How to complete this task: Reproduce each line from the records that holds "black".
──────── The records ────────
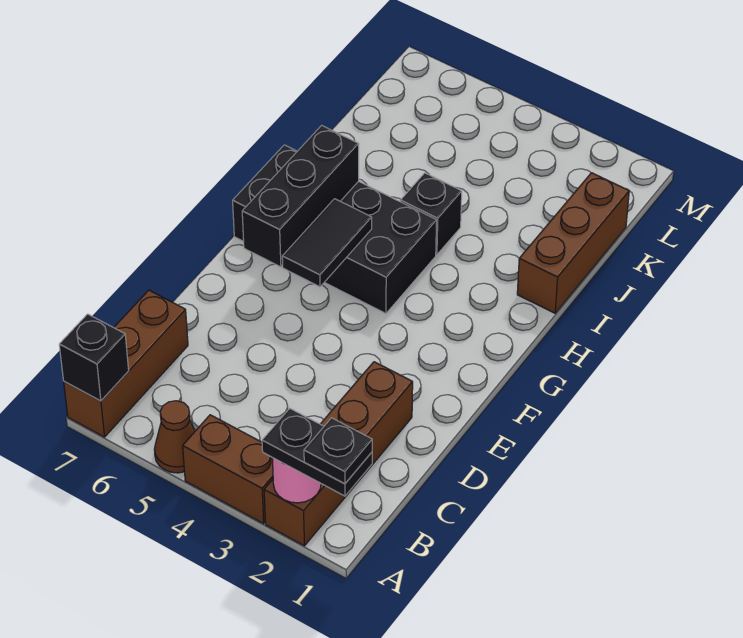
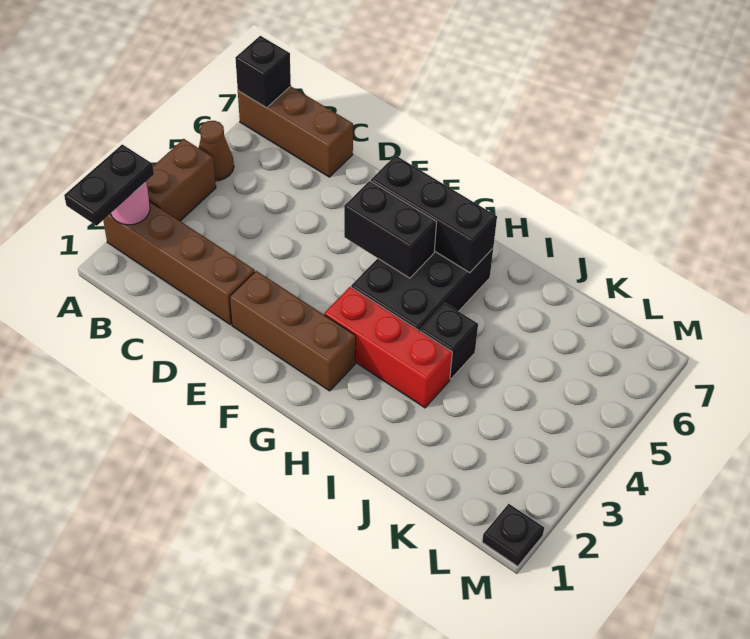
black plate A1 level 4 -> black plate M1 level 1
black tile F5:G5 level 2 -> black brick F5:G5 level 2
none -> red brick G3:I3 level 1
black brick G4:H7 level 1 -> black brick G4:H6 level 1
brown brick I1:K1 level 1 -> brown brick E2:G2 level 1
────────
──────── The records ────────
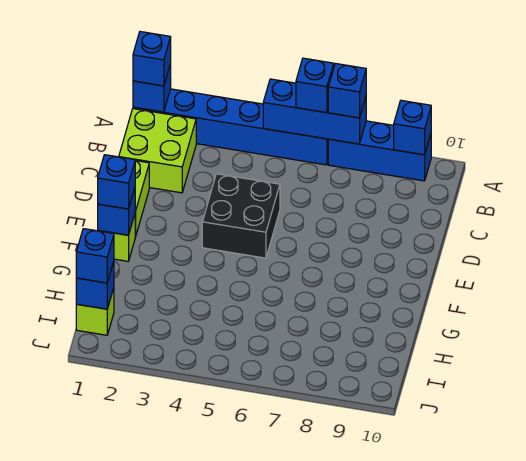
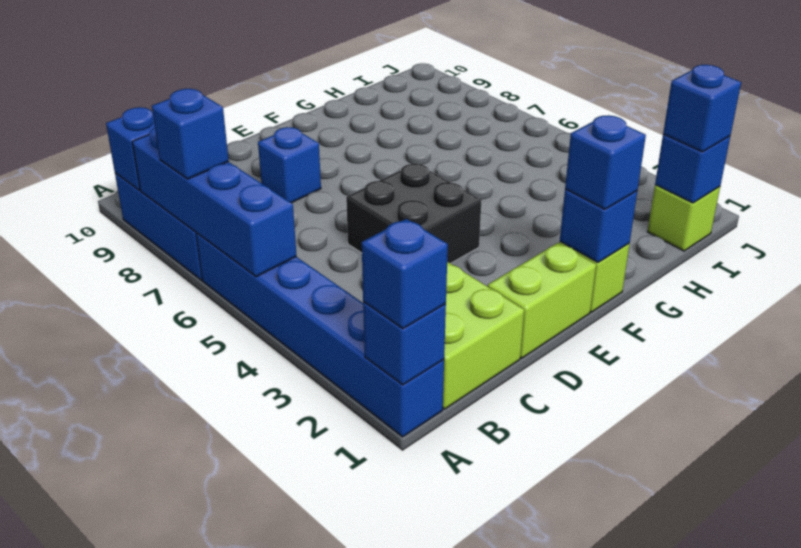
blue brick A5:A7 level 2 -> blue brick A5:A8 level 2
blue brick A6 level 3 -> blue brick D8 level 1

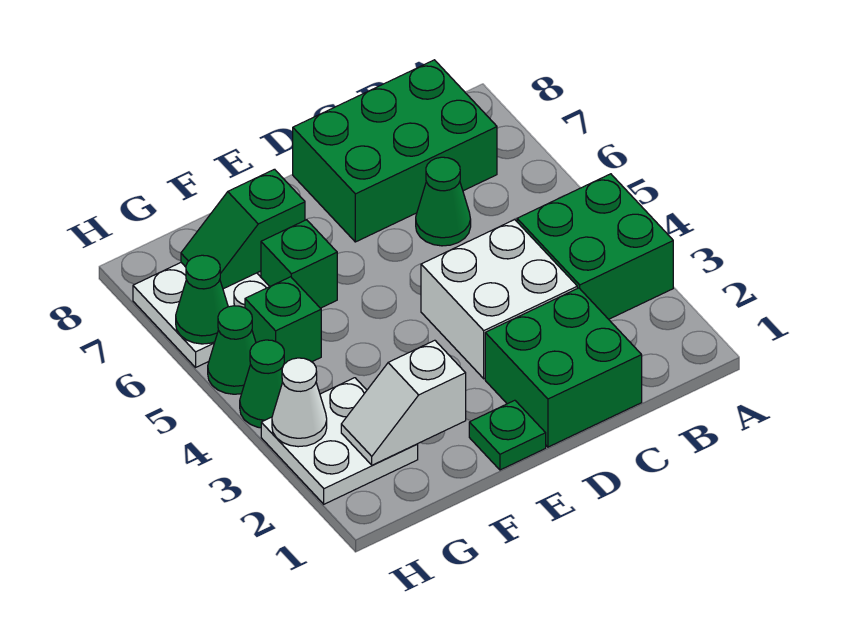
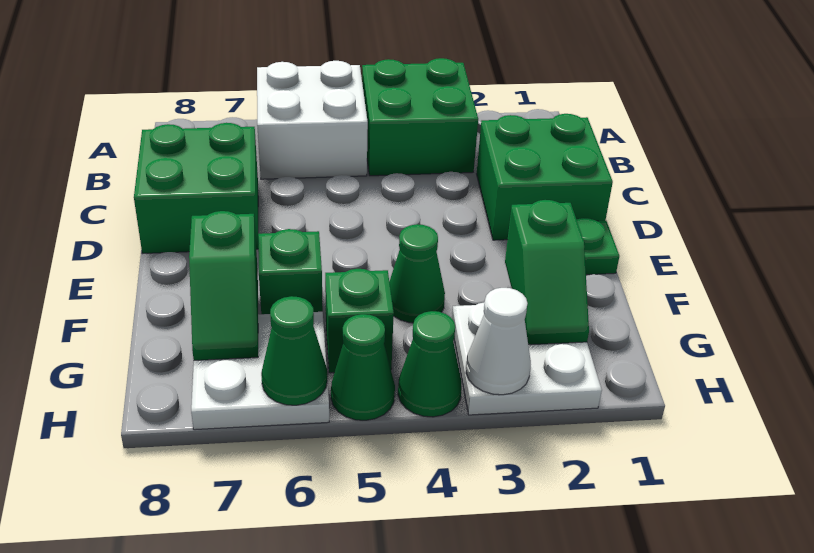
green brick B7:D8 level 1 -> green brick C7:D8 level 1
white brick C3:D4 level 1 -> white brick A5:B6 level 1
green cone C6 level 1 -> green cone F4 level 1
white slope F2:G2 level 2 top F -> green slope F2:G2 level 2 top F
────────
──────── The records ────────
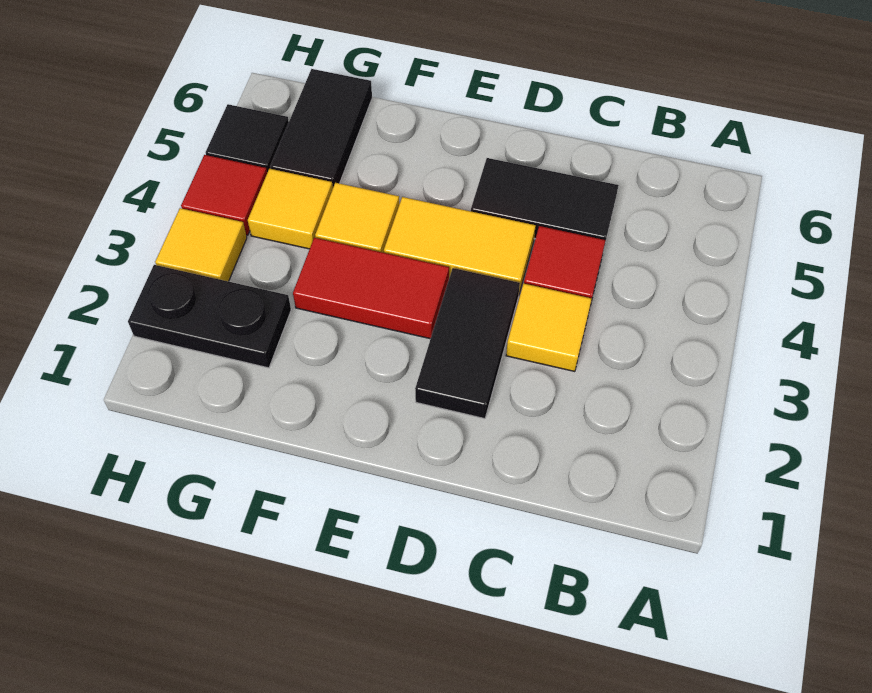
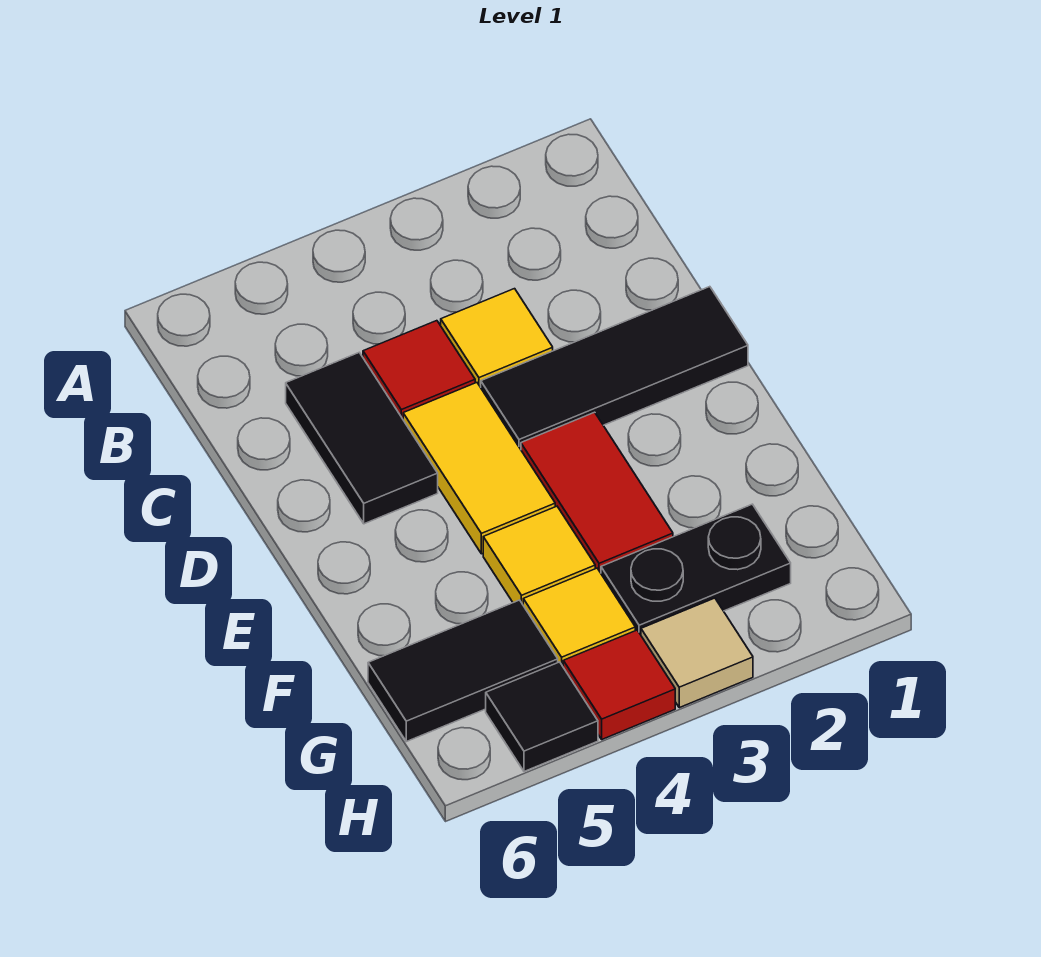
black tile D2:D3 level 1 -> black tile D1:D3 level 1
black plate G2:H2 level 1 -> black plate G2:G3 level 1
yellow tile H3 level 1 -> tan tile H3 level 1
────────
Result of the exercise:
black plate A1 level 4 -> black plate M1 level 1
black tile F5:G5 level 2 -> black brick F5:G5 level 2
black brick G4:H7 level 1 -> black brick G4:H6 level 1
black tile D2:D3 level 1 -> black tile D1:D3 level 1
black plate G2:H2 level 1 -> black plate G2:G3 level 1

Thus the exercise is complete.